§ **Exercise brief**
Reproduce verbatim the stretch of items from the very first line through the line containing "seedbed [928, 1370]", with both ends included.

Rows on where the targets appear

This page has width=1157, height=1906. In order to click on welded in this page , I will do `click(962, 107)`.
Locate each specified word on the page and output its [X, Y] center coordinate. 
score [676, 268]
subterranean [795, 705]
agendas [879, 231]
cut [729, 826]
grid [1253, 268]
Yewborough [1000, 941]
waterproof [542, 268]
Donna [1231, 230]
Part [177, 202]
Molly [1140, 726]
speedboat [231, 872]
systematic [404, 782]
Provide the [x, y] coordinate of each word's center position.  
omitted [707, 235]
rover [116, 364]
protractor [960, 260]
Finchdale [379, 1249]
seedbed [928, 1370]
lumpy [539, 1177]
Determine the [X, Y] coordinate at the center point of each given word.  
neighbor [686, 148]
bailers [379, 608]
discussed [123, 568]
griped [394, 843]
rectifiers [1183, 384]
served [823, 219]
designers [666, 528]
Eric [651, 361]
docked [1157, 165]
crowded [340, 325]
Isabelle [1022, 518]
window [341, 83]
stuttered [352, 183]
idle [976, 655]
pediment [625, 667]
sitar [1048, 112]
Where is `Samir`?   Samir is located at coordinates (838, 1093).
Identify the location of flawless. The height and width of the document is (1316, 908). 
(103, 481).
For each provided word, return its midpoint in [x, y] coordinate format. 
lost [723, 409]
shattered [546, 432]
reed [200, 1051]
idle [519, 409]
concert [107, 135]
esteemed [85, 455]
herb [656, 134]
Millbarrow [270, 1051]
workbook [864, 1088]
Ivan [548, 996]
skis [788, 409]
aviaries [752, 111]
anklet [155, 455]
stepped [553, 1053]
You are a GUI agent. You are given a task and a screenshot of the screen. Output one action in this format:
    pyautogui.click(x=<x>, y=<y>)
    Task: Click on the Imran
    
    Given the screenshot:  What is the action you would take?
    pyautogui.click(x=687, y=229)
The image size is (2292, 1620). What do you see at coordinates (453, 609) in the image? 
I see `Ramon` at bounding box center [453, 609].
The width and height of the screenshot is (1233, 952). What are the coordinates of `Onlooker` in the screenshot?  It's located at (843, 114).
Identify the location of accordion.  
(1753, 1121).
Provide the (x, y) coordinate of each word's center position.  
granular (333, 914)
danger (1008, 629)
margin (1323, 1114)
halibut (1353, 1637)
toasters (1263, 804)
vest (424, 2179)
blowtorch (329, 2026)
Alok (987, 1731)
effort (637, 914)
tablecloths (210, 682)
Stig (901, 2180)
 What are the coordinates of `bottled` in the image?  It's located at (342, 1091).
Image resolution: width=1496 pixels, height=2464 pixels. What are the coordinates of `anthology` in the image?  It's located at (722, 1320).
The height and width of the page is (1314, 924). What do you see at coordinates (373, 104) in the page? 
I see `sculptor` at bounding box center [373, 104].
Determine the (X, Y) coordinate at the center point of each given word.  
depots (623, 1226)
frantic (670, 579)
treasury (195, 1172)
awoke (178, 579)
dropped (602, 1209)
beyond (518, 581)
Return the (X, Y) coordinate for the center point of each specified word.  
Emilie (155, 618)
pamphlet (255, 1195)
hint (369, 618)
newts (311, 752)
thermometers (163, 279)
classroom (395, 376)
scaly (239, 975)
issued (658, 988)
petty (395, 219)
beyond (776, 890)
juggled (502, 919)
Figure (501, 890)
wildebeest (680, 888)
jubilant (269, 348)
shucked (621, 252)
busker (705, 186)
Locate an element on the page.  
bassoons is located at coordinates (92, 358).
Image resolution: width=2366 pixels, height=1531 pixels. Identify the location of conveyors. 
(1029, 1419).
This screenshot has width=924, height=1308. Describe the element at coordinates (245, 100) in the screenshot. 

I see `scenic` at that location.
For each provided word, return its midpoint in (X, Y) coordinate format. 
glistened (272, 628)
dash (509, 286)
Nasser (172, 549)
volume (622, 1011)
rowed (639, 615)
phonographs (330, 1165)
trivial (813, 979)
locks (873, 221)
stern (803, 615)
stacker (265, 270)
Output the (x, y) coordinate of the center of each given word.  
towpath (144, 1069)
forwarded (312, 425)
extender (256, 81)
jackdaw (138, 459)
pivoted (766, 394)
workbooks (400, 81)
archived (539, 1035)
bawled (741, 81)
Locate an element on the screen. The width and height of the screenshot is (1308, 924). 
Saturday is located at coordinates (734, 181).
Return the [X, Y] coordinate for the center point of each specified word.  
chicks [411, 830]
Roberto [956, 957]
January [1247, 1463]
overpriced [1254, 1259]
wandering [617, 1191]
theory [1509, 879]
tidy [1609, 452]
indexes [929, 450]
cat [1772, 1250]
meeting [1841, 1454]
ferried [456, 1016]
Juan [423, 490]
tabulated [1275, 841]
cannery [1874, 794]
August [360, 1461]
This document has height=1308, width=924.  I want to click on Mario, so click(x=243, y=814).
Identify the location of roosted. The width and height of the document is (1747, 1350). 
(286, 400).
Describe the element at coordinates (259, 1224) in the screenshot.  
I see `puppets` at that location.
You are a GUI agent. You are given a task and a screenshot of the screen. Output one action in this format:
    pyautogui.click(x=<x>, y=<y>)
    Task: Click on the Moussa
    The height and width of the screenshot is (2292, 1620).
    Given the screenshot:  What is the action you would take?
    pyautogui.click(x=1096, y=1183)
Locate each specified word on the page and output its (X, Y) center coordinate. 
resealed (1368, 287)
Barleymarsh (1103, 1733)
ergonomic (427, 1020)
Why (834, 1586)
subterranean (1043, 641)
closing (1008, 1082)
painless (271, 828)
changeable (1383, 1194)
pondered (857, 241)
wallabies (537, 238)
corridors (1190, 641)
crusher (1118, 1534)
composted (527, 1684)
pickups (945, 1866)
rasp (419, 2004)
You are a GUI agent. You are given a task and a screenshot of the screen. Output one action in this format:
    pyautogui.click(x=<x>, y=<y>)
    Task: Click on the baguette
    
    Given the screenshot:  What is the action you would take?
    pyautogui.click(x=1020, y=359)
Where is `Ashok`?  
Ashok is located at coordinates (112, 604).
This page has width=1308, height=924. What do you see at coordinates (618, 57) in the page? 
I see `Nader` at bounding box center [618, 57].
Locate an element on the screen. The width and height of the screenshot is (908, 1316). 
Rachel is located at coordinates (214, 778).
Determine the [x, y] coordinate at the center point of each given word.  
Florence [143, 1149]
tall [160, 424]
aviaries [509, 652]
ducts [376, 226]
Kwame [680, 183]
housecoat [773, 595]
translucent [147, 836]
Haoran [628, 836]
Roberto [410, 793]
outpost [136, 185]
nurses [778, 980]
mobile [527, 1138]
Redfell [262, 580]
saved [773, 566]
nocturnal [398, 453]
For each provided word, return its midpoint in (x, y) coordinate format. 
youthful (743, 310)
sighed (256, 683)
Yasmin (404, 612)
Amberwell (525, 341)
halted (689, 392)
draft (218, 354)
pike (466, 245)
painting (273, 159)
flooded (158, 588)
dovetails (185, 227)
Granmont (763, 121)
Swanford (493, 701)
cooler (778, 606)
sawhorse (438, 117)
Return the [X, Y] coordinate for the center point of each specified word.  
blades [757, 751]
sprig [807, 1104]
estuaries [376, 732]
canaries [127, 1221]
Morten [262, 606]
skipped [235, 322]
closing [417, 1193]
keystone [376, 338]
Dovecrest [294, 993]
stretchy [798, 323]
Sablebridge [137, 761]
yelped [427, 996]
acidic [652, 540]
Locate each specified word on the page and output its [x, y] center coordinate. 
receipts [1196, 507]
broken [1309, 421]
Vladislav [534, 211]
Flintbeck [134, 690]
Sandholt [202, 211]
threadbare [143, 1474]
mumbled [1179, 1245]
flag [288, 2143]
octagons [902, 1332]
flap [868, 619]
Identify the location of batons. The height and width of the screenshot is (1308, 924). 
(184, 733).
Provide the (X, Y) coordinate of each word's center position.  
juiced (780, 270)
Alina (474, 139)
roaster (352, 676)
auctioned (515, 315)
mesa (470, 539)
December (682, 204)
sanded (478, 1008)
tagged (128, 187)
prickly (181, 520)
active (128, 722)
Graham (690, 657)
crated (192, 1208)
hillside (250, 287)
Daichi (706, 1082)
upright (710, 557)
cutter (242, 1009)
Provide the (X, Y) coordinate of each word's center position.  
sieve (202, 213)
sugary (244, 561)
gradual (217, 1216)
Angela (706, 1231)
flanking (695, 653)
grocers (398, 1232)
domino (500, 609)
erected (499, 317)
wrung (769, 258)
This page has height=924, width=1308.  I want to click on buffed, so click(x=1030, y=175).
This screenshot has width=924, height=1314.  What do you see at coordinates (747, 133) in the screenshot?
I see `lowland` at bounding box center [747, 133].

§ **Solution for this problem**
This page has width=1157, height=1906. In order to click on welded in this page , I will do `click(962, 107)`.
Locate each specified word on the page and output its [X, Y] center coordinate. 
score [676, 268]
subterranean [795, 705]
agendas [879, 231]
cut [729, 826]
grid [1253, 268]
Yewborough [1000, 941]
waterproof [542, 268]
Donna [1231, 230]
Part [177, 202]
Molly [1140, 726]
speedboat [231, 872]
systematic [404, 782]
Provide the [x, y] coordinate of each word's center position.  
omitted [707, 235]
rover [116, 364]
protractor [960, 260]
Finchdale [379, 1249]
seedbed [928, 1370]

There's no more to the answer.